#### Task requirements
Output the entries below exactly as written, omitting pictures.

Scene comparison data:
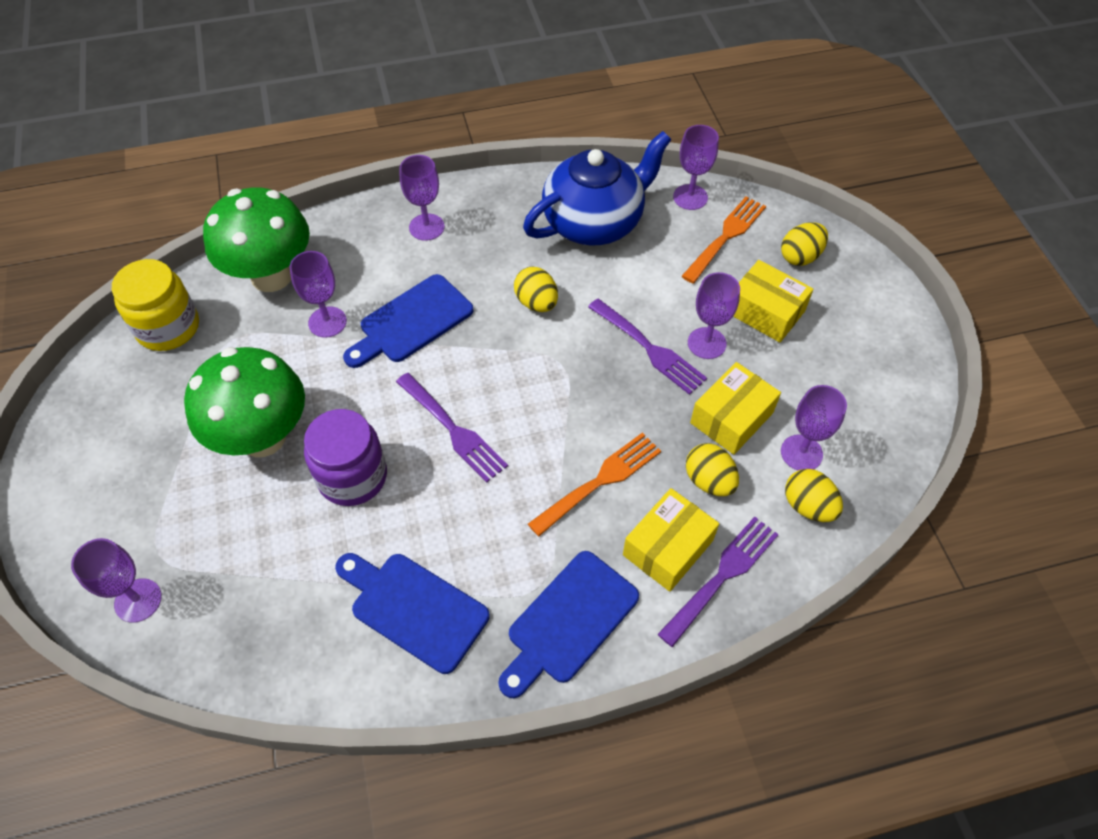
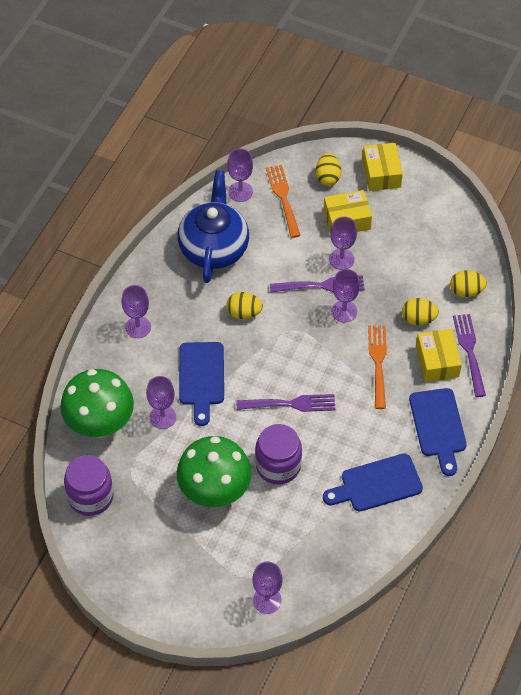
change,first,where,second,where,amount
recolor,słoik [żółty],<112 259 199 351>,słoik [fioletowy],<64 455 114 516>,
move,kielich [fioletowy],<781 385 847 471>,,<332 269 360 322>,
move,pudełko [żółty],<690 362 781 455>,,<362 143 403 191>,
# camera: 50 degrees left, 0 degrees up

#### Exercise result
change,first,where,second,where,amount
recolor,słoik [żółty],<112 259 199 351>,słoik [fioletowy],<64 455 114 516>,
move,kielich [fioletowy],<781 385 847 471>,,<332 269 360 322>,
move,pudełko [żółty],<690 362 781 455>,,<362 143 403 191>,
# camera: 50 degrees left, 0 degrees up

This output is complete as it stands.